----- Extracted records
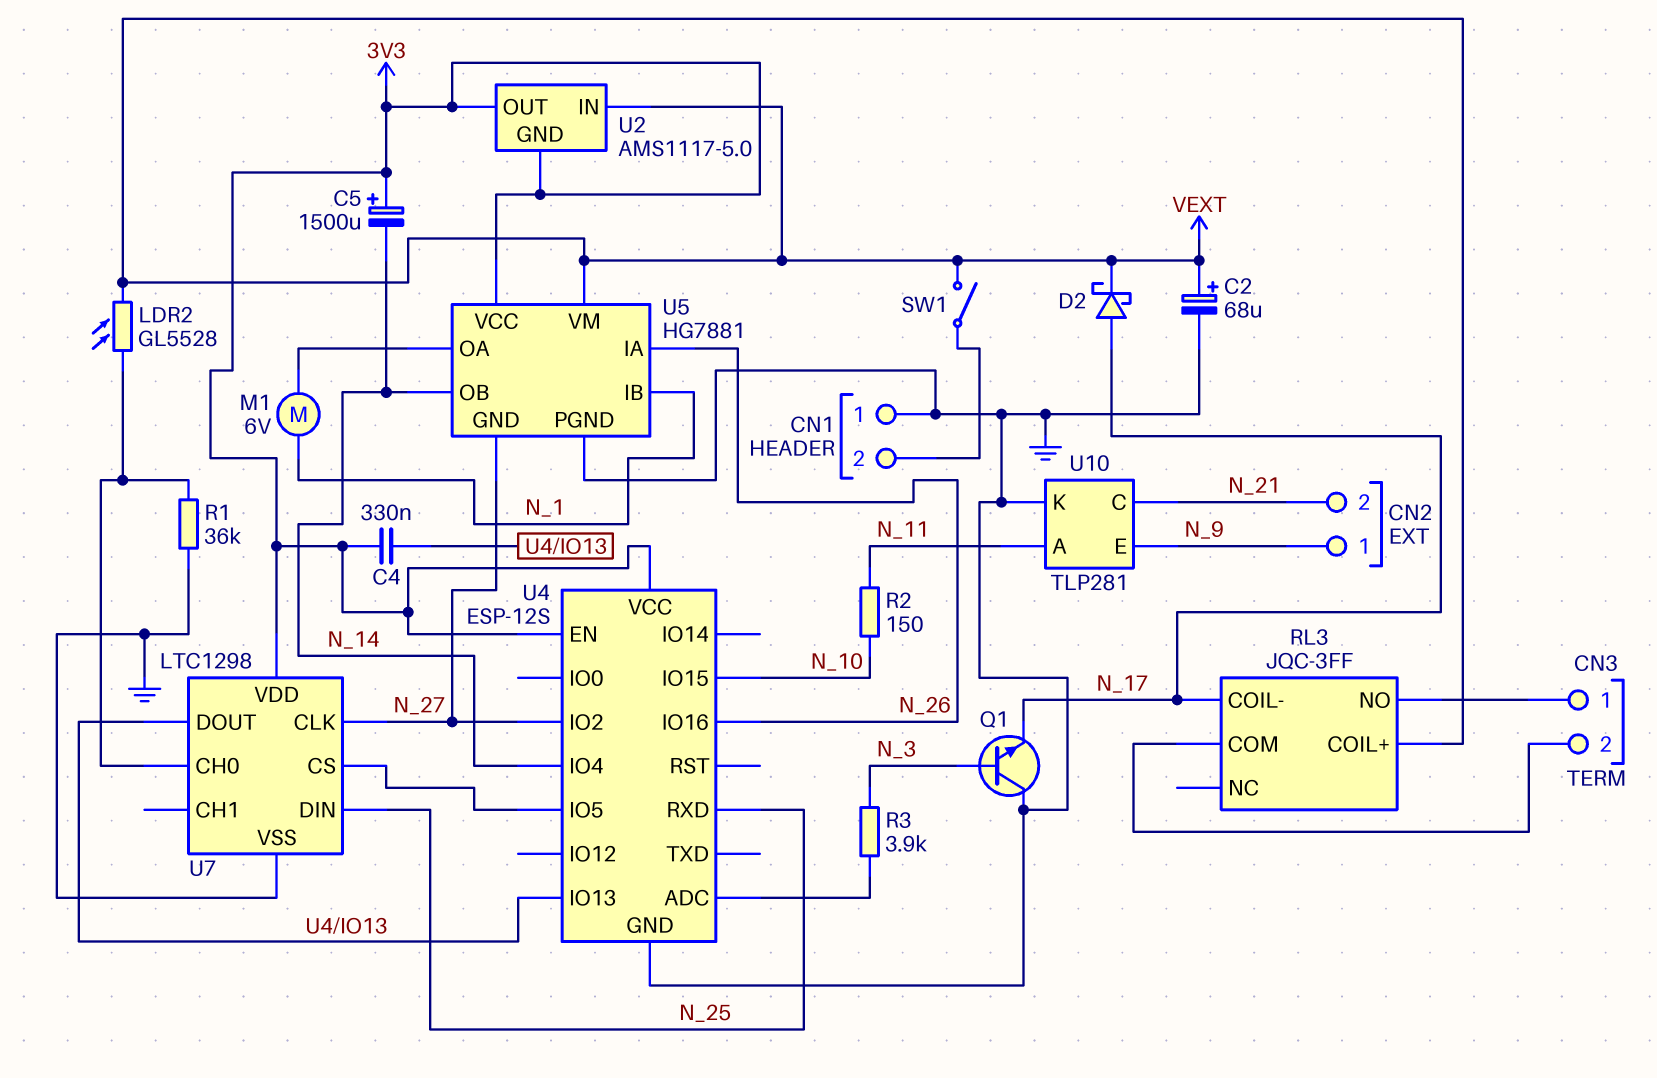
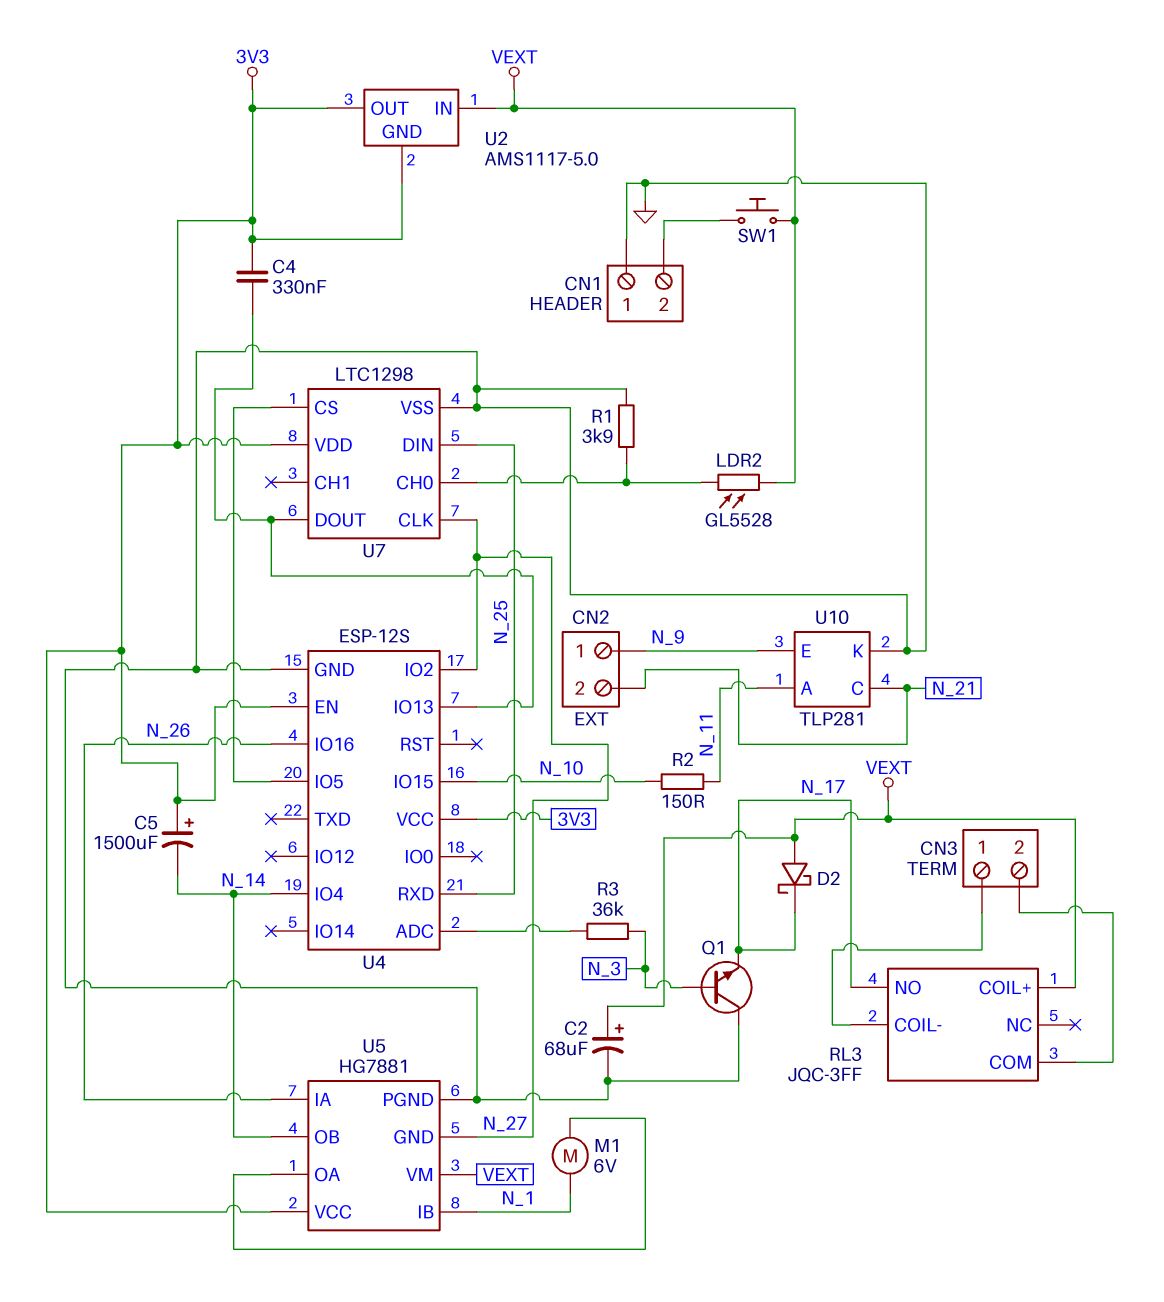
D2: schottky (A N_17, K VEXT) -> schottky (A VEXT, K N_17)
R1: 36k (GND, U7/CH0) -> 3.9k (GND, U7/CH0)
R3: 3.9k (N_3, U4/ADC) -> 36k (N_3, U4/ADC)
RL3 pin COIL-: N_17 -> CN3/1
RL3 pin NO: CN3/1 -> N_17
SW1: switch (CN1/2, VEXT) -> button (CN1/2, VEXT)

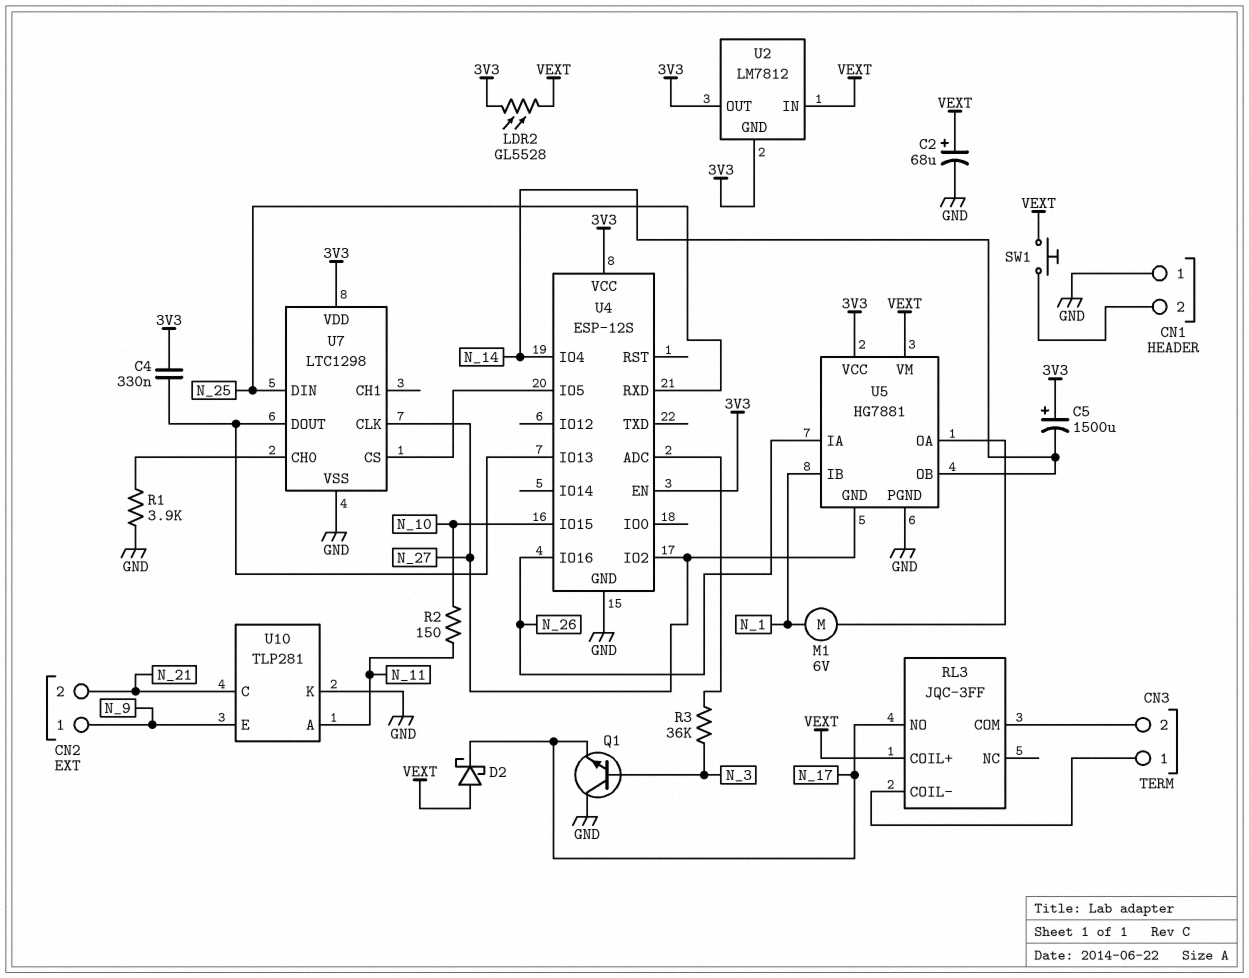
LDR2: GL5528 (U7/CH0, VEXT) -> GL5528 (3V3, VEXT)
U2: AMS1117-5.0 -> LM7812

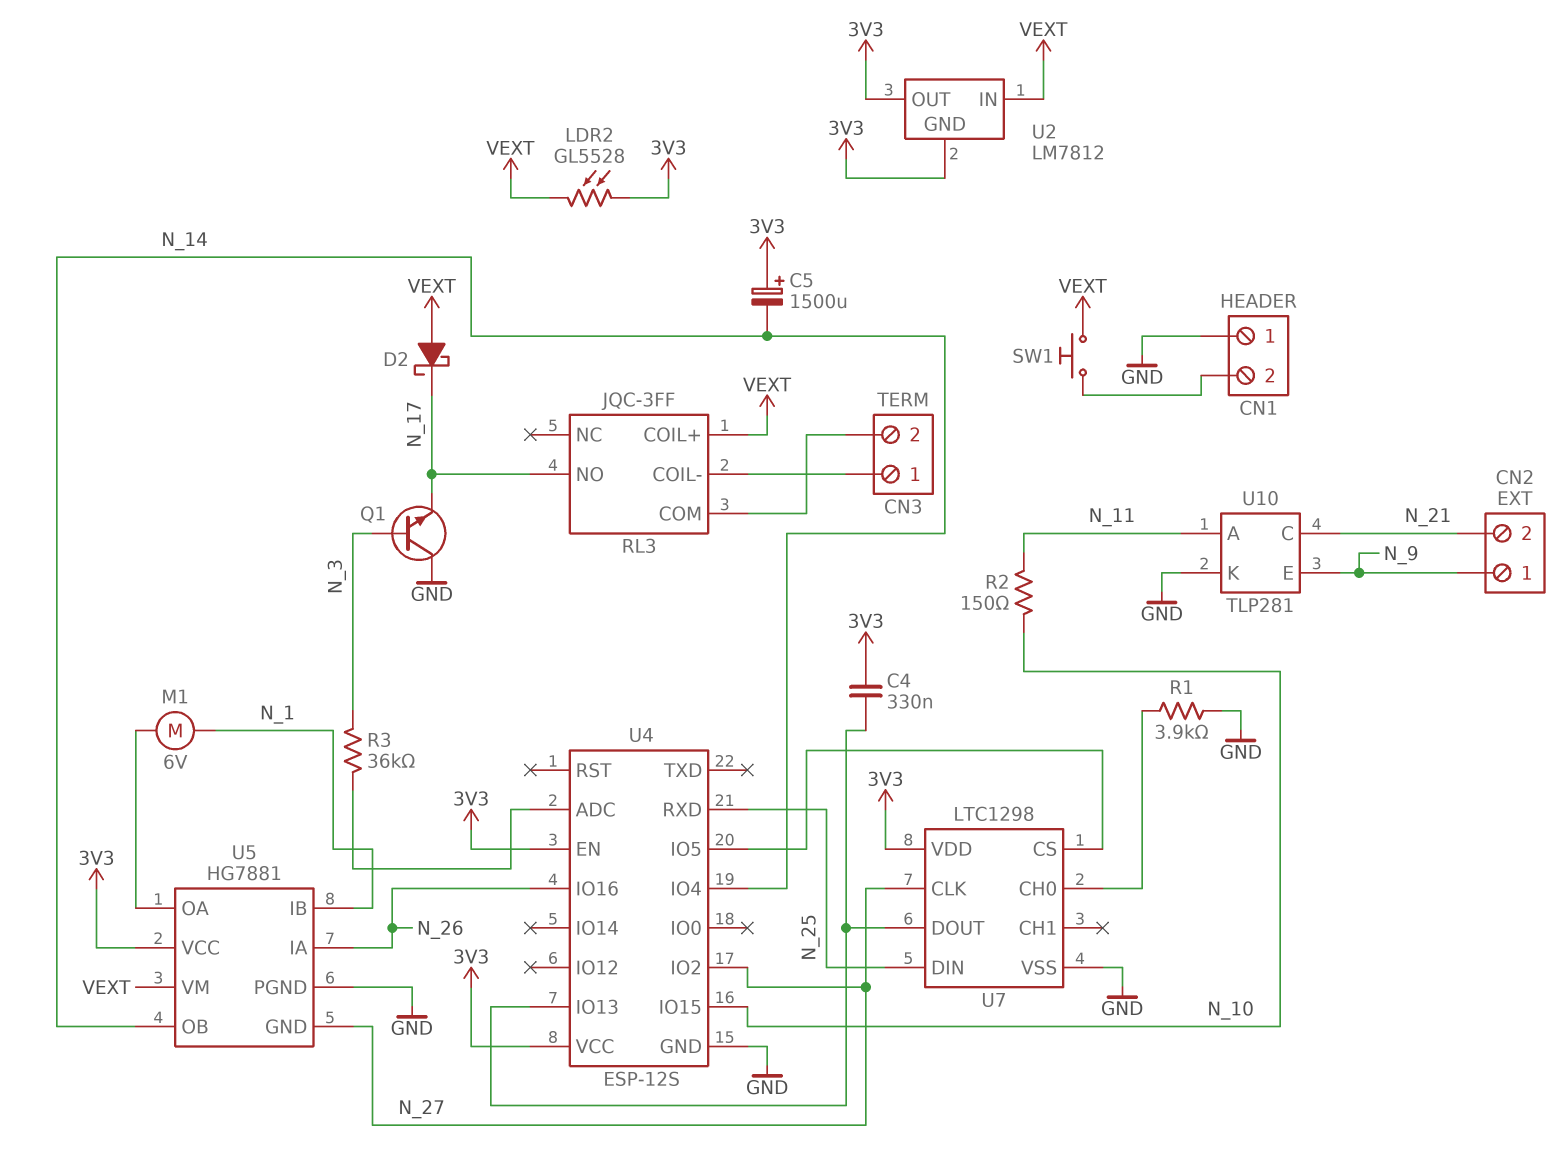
C2: 68uF (plus VEXT, minus GND) -> none

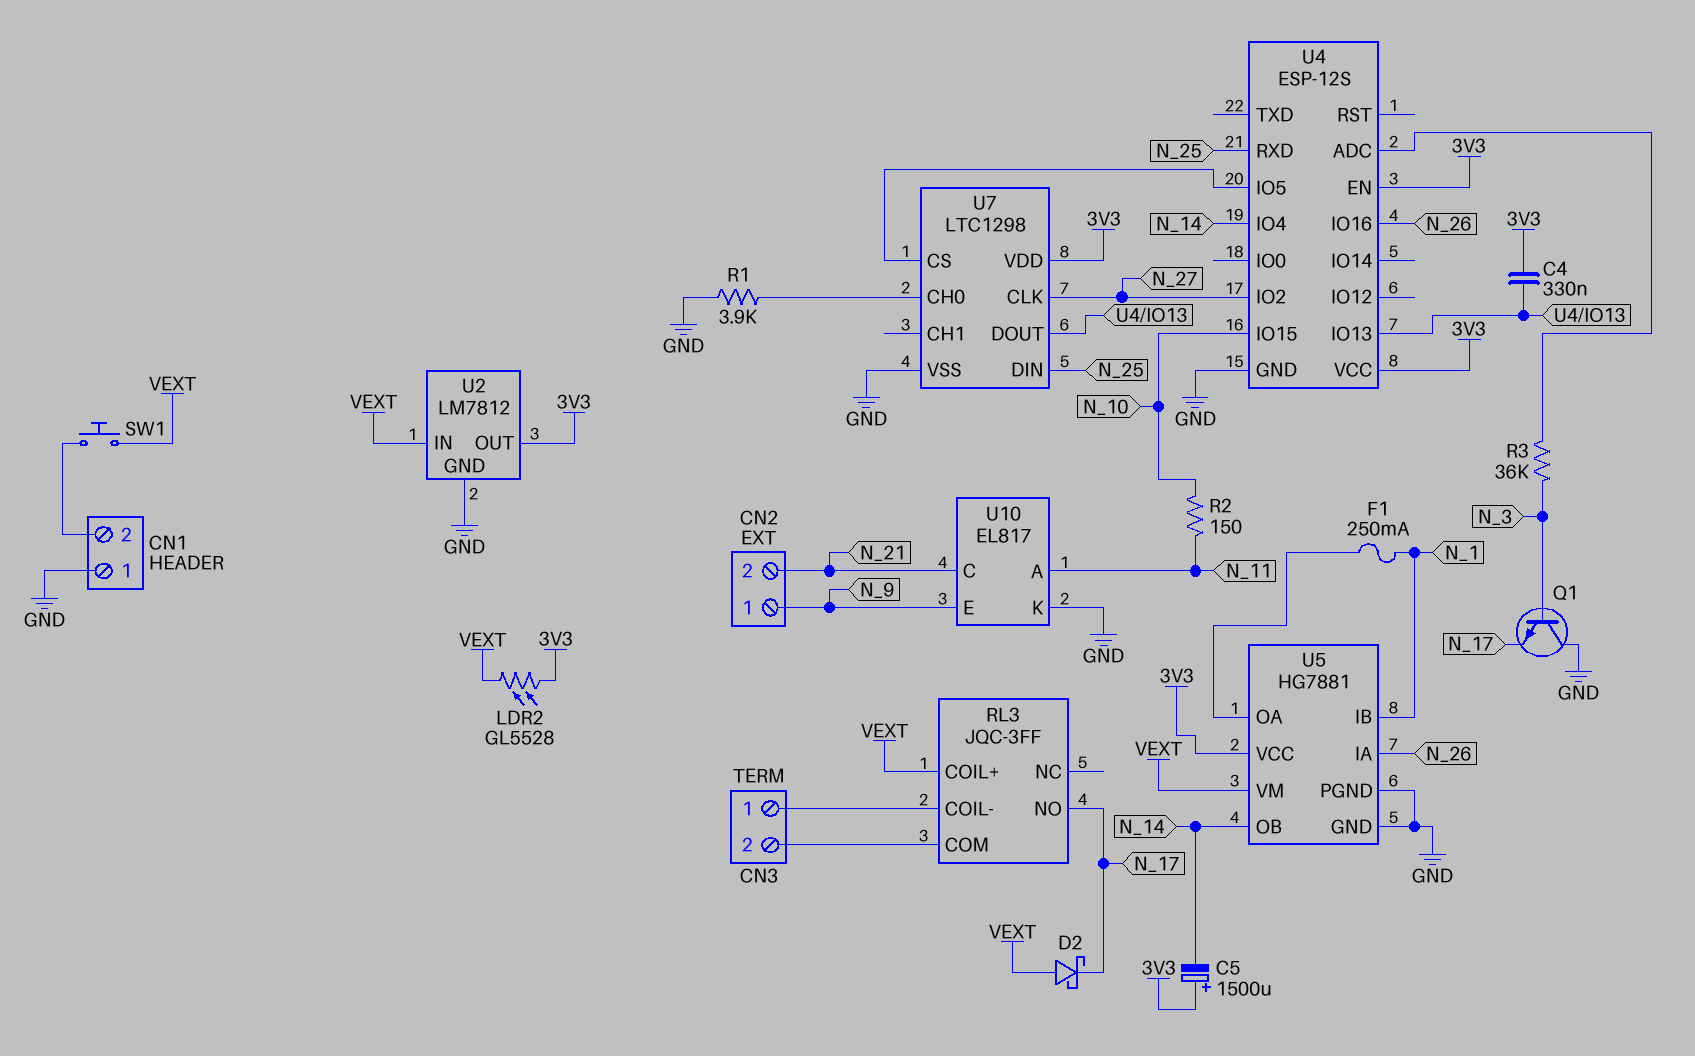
F1: none -> 250mA (N_1, U5/OA)
M1: motor 6V (N_1, U5/OA) -> none
U2 pin GND: 3V3 -> GND
U5 pin GND: N_27 -> GND
U10: TLP281 -> EL817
----------
The answer should contain nothing except the lines from the one with "U2 pin GND: 3V3 -> GND" to the end of the material above, each given again exactly.

Exercise result
U2 pin GND: 3V3 -> GND
U5 pin GND: N_27 -> GND
U10: TLP281 -> EL817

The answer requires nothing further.